**AIM**
Convert the items, from their first line through the line containing "cis'8 a8 r4 r8. gis16) bes8 d'8 |", into a JSON list of strings with one string per line and no blank lines. Omit the pictures from the result.

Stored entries
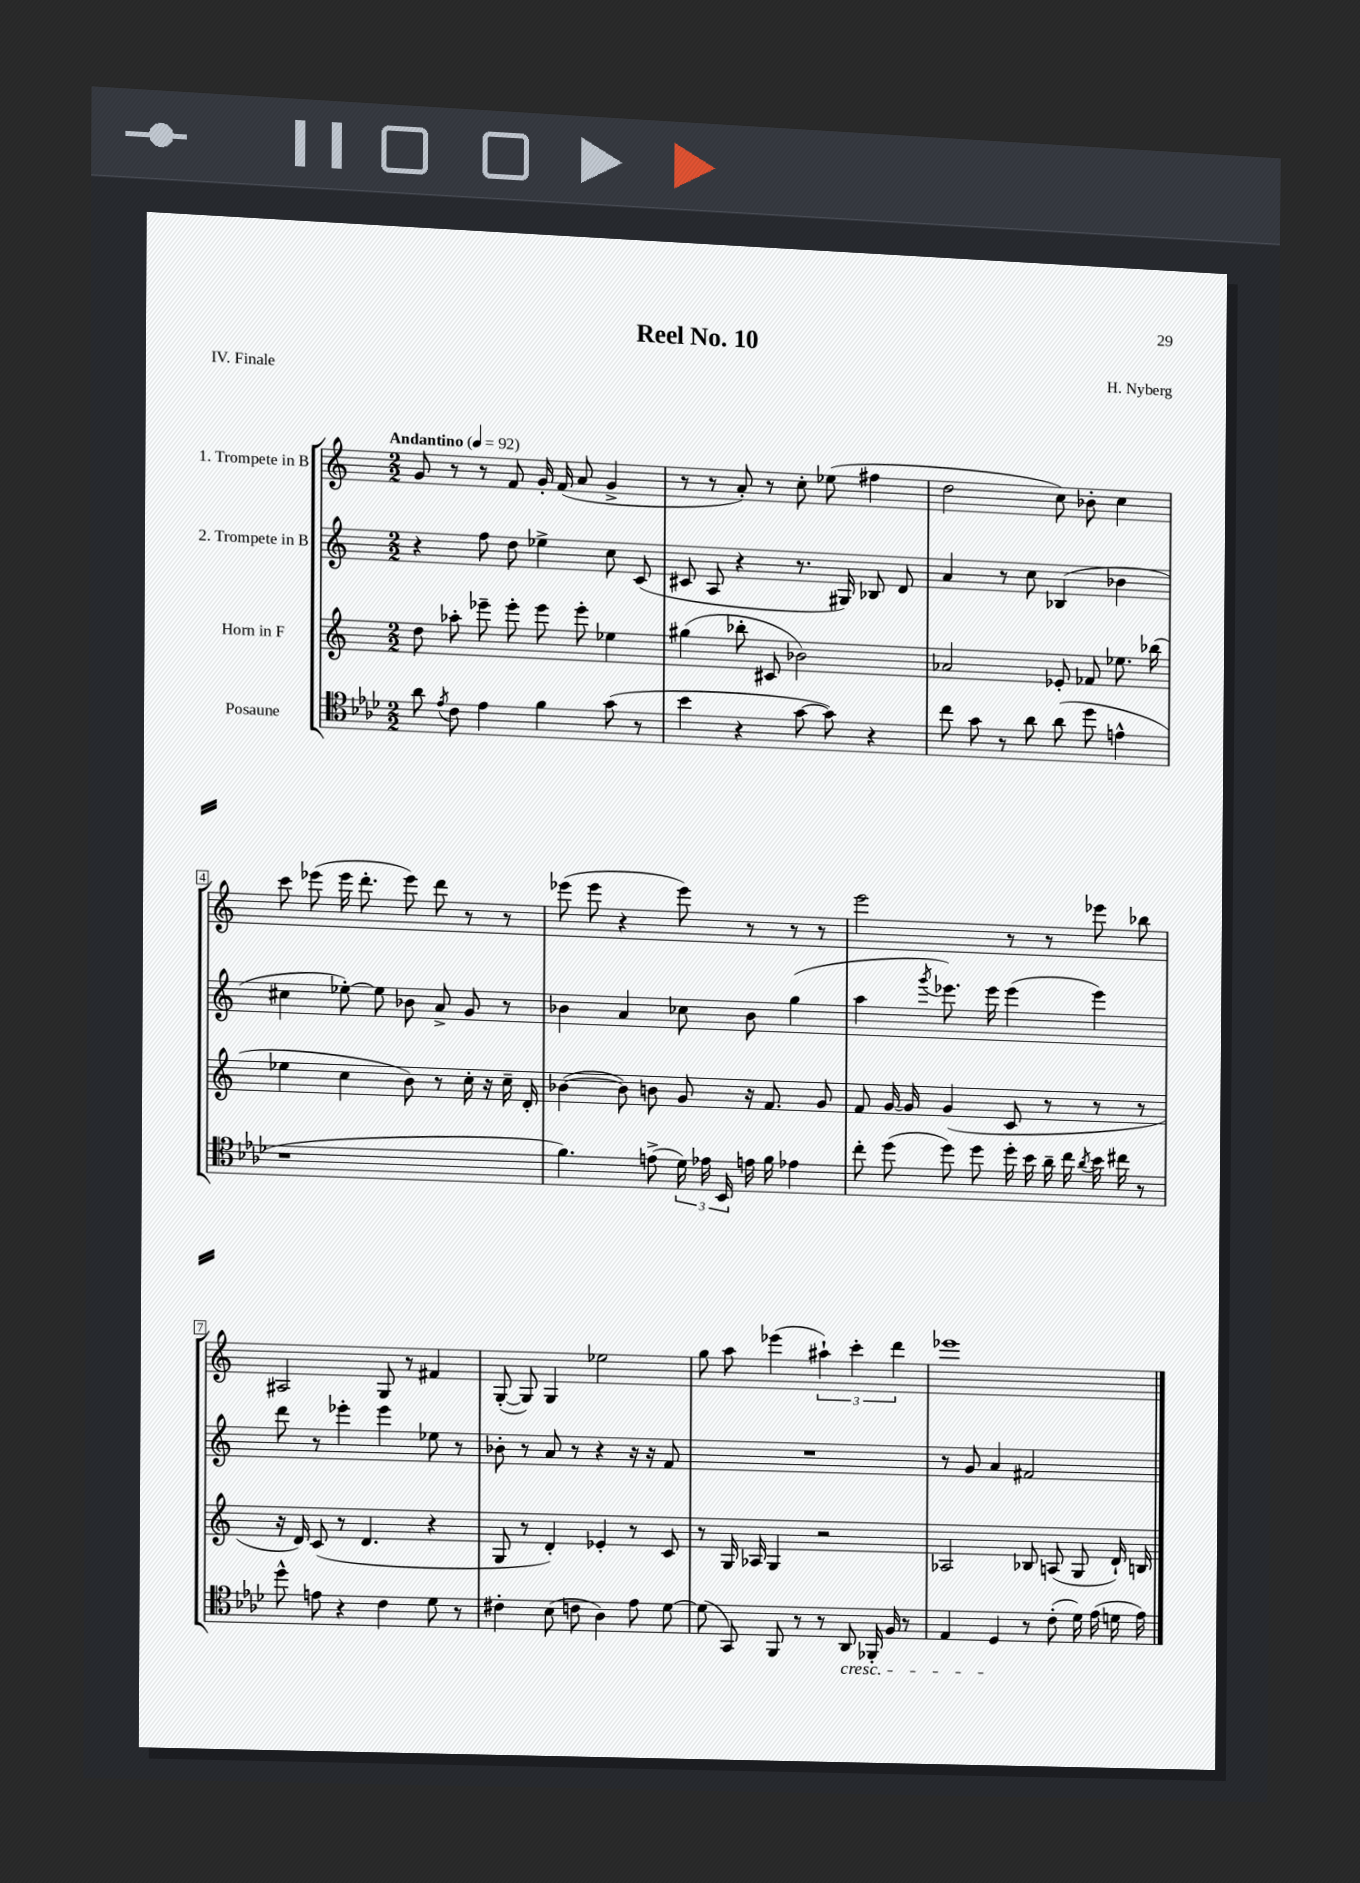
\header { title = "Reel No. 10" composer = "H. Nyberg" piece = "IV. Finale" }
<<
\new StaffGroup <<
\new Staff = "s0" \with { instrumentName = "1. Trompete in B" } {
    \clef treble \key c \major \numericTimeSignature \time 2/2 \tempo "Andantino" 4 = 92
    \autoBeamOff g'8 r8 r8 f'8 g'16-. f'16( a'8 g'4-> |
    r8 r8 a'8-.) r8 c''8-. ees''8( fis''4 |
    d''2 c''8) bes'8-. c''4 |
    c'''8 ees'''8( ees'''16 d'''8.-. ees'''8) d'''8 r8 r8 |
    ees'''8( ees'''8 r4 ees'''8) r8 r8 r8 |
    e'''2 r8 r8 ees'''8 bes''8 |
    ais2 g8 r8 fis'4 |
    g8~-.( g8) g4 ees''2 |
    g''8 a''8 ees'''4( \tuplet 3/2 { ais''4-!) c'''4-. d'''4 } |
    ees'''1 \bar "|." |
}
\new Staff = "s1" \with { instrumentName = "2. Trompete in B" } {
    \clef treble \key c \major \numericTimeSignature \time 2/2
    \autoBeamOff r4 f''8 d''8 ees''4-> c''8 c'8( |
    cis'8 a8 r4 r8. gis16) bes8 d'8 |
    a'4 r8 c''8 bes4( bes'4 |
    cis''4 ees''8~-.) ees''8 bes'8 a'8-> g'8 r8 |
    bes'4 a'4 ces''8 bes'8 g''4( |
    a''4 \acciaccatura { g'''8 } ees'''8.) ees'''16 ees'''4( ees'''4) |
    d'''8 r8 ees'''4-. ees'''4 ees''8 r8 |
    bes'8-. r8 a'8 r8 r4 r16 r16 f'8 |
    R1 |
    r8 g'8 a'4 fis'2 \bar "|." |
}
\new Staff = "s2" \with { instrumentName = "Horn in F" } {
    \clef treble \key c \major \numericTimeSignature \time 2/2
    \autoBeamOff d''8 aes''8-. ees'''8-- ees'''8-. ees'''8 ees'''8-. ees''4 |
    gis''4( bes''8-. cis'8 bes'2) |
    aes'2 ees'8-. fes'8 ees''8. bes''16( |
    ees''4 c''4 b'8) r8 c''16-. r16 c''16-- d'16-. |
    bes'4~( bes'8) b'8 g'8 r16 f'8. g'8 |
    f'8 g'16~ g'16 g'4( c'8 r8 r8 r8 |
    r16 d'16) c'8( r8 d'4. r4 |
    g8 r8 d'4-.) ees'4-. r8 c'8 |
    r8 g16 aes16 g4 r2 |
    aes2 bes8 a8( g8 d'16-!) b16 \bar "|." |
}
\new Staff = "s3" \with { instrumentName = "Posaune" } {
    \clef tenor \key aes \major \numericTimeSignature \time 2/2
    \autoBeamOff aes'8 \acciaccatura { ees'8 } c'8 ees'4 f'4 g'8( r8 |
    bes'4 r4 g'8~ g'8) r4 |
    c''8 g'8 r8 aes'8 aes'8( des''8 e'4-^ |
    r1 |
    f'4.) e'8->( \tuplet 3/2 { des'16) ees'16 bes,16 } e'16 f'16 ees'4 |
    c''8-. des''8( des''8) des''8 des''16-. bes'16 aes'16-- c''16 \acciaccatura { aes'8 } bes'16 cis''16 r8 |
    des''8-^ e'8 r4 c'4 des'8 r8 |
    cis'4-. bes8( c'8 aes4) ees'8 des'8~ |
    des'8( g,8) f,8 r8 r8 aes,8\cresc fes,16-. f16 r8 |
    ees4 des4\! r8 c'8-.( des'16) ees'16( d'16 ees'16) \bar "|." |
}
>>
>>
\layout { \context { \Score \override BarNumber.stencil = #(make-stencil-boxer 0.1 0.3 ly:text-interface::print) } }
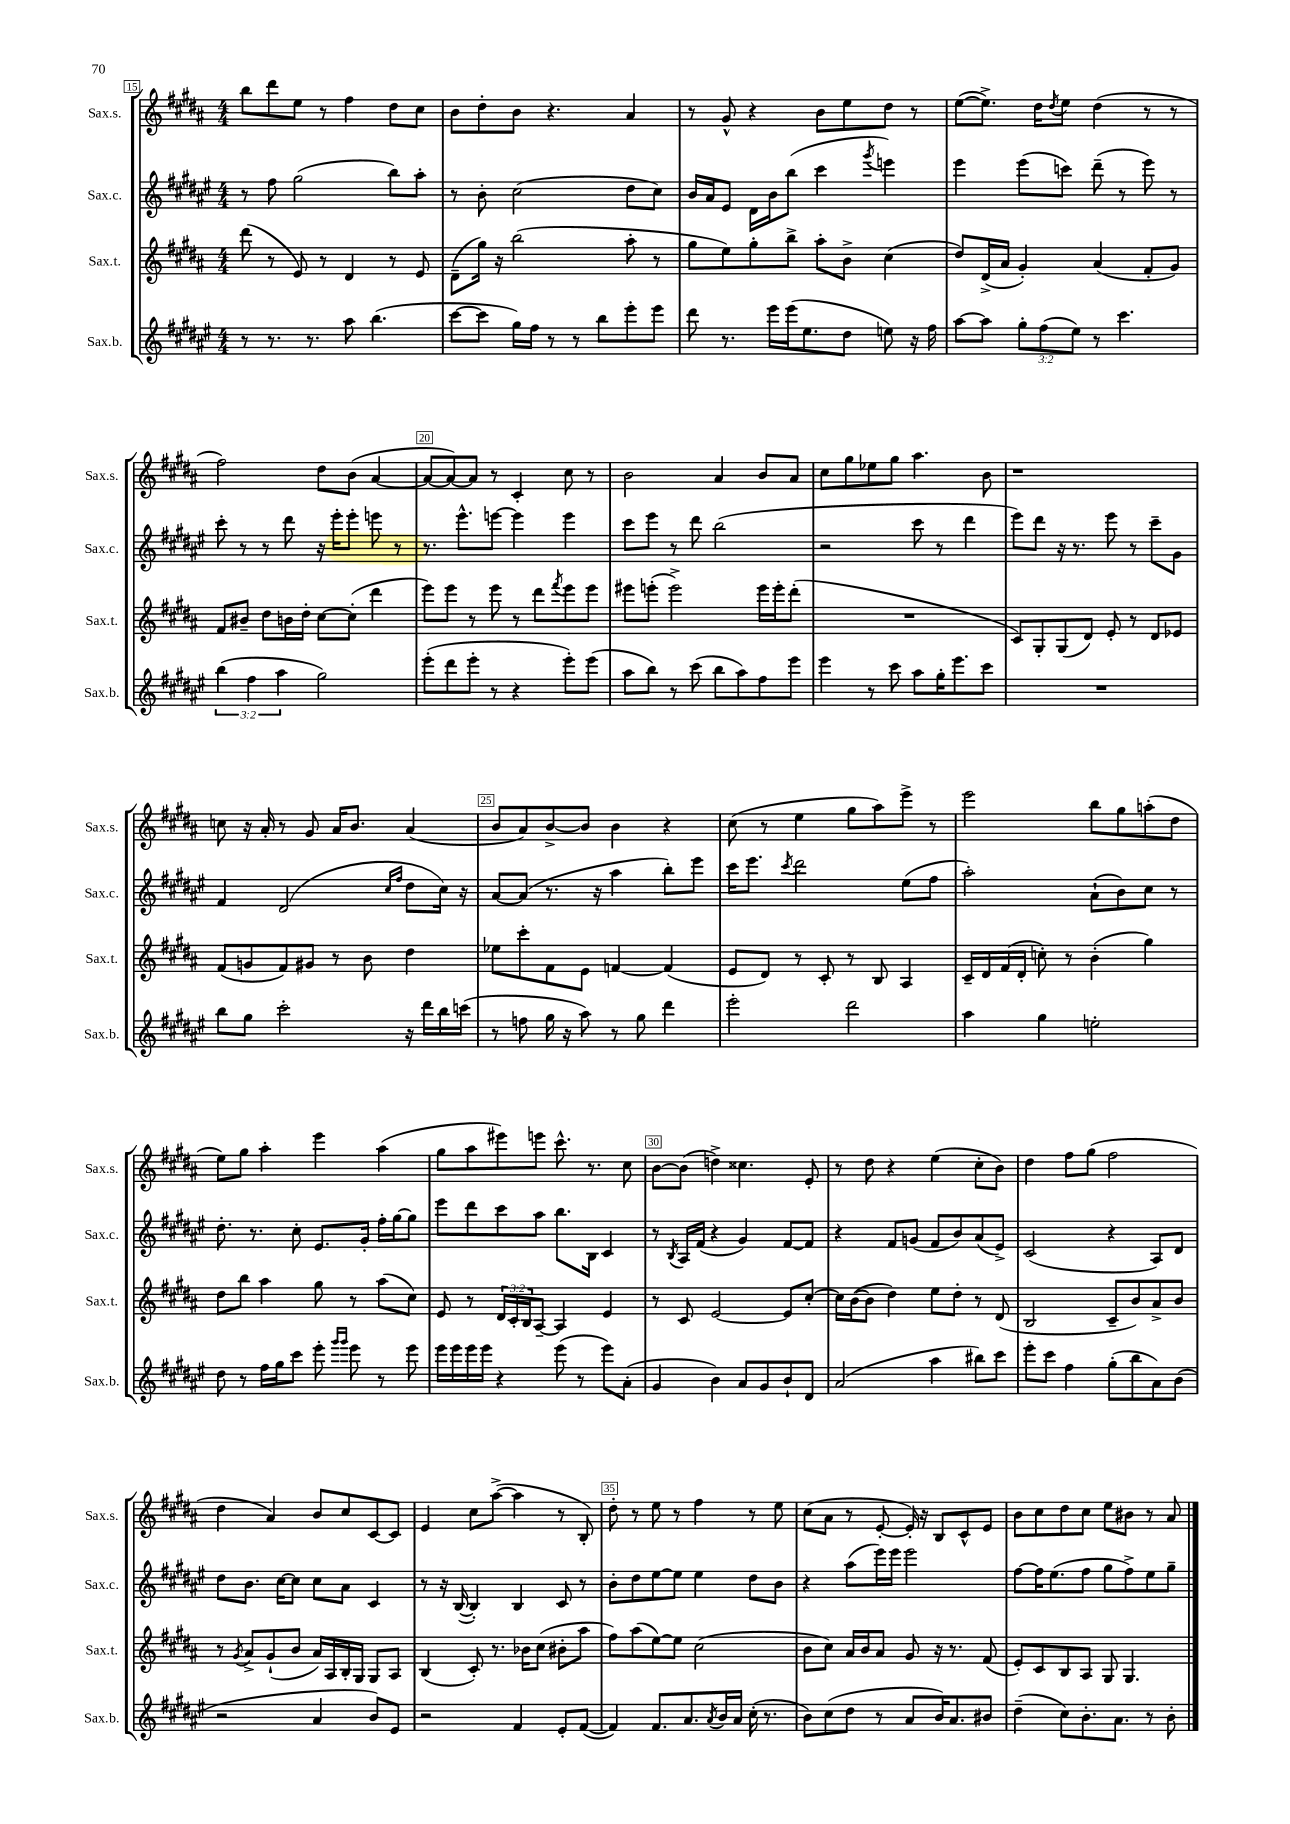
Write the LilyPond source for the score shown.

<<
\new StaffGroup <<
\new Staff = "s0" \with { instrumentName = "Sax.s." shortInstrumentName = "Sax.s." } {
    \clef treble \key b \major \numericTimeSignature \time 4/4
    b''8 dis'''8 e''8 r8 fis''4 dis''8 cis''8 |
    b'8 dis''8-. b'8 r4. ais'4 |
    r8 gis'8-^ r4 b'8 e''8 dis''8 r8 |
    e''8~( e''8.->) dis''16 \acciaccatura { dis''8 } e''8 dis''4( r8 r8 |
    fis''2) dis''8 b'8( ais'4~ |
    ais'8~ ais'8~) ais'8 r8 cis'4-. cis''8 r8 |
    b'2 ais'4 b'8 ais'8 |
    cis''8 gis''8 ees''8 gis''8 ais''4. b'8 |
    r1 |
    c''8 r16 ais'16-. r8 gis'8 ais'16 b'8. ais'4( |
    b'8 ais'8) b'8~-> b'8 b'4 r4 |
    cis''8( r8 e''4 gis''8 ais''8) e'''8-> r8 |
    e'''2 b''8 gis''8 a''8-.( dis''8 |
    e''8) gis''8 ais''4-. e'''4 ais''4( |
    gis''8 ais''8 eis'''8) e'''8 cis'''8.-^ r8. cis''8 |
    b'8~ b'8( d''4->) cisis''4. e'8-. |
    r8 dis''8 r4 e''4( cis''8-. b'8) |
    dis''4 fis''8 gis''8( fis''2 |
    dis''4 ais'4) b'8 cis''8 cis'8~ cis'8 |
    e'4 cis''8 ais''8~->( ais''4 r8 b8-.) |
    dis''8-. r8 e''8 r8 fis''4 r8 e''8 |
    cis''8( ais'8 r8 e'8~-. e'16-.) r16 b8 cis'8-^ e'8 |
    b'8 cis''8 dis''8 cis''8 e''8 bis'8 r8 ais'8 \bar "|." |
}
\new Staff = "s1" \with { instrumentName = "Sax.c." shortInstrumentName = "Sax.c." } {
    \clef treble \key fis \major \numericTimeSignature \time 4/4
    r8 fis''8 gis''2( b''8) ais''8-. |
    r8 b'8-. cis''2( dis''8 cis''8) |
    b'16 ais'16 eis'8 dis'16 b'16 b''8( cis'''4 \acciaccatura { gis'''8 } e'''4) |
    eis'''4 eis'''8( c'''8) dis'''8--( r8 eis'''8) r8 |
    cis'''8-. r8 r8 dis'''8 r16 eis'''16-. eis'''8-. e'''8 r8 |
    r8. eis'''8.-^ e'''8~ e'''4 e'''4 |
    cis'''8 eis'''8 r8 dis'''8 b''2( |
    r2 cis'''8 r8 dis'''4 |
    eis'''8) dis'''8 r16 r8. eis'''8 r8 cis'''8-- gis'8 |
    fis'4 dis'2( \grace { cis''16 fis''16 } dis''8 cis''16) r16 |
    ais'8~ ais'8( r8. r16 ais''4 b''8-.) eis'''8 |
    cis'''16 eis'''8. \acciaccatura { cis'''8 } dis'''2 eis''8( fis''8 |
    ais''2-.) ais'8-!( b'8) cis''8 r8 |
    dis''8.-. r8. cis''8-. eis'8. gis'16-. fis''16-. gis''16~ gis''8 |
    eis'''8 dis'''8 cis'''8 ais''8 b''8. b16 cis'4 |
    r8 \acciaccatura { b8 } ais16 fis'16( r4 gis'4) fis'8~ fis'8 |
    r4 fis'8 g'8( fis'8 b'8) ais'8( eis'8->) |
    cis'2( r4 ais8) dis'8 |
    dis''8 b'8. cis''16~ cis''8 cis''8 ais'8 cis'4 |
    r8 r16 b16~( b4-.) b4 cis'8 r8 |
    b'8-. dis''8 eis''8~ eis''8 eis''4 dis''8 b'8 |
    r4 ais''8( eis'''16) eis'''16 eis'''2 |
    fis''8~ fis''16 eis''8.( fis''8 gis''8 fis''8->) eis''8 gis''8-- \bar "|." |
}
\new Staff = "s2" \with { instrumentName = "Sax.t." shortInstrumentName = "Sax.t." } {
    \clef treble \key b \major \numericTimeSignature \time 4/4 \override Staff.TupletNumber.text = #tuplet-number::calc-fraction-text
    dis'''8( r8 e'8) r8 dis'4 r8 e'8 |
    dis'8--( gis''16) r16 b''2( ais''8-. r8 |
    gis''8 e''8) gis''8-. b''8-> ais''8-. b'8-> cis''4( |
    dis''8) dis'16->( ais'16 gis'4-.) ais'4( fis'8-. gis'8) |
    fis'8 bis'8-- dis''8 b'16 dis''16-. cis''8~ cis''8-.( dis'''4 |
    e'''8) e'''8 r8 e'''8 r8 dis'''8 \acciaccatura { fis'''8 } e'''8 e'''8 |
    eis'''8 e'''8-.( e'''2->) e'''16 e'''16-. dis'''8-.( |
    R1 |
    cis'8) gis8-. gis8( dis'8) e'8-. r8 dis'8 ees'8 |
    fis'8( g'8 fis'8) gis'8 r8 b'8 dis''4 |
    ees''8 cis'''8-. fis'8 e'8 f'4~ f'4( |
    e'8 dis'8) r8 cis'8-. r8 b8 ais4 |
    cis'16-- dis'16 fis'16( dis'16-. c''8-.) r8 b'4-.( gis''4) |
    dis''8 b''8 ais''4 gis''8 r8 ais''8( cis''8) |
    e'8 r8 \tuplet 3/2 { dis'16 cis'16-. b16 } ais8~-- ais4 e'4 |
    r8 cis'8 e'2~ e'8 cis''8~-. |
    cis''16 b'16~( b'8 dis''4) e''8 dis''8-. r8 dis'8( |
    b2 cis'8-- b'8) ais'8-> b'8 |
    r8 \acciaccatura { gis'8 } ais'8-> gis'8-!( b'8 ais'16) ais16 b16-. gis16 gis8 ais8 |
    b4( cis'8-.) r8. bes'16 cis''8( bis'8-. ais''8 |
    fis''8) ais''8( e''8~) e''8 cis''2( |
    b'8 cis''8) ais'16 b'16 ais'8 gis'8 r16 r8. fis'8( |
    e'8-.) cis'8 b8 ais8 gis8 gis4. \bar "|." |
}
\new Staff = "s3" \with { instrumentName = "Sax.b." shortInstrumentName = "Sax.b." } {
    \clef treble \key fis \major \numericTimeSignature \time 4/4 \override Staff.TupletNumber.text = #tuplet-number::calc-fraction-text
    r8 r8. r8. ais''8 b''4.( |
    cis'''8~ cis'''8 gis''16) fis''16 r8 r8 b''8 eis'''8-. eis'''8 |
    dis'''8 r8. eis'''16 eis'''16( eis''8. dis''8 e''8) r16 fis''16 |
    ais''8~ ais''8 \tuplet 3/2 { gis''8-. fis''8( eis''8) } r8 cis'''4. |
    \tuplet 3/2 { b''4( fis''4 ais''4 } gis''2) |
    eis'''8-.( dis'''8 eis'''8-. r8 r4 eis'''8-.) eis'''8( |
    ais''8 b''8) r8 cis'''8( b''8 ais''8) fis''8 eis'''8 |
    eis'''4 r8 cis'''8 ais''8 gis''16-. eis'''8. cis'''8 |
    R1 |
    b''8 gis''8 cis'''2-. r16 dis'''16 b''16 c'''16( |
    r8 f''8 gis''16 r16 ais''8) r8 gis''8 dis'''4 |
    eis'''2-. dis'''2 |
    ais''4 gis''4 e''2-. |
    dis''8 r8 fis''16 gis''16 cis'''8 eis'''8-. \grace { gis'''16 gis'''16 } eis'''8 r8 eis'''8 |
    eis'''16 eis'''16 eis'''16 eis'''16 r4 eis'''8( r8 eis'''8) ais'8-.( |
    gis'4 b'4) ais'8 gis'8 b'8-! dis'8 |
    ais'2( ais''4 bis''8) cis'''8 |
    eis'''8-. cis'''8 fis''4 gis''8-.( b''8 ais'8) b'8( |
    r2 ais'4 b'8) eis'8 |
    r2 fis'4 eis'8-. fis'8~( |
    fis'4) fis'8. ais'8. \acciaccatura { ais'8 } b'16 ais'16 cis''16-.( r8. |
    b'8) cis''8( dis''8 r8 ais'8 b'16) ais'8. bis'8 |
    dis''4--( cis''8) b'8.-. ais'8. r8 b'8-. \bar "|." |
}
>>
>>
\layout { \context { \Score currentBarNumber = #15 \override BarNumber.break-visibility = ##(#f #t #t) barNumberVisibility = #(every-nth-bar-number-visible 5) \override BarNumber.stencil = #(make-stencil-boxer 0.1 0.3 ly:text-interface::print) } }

**EXERCISE OUTPUT**
[
  "\\header { title = \"Reel No. 10\" composer = \"H. Nyberg\" piece = \"IV. Finale\" }",
  "<<",
  "\\new StaffGroup <<",
  "\\new Staff = \"s0\" \\with { instrumentName = \"1. Trompete in B\" } {",
  "    \\clef treble \\key c \\major \\numericTimeSignature \\time 2/2 \\tempo \"Andantino\" 4 = 92",
  "    \\autoBeamOff g'8 r8 r8 f'8 g'16-. f'16( a'8 g'4-> |",
  "    r8 r8 a'8-.) r8 c''8-. ees''8( fis''4 |",
  "    d''2 c''8) bes'8-. c''4 |",
  "    c'''8 ees'''8( ees'''16 d'''8.-. ees'''8) d'''8 r8 r8 |",
  "    ees'''8( ees'''8 r4 ees'''8) r8 r8 r8 |",
  "    e'''2 r8 r8 ees'''8 bes''8 |",
  "    ais2 g8 r8 fis'4 |",
  "    g8~-.( g8) g4 ees''2 |",
  "    g''8 a''8 ees'''4( \\tuplet 3/2 { ais''4-!) c'''4-. d'''4 } |",
  "    ees'''1 \\bar \"|.\" |",
  "}",
  "\\new Staff = \"s1\" \\with { instrumentName = \"2. Trompete in B\" } {",
  "    \\clef treble \\key c \\major \\numericTimeSignature \\time 2/2",
  "    \\autoBeamOff r4 f''8 d''8 ees''4-> c''8 c'8( |",
  "    cis'8 a8 r4 r8. gis16) bes8 d'8 |"
]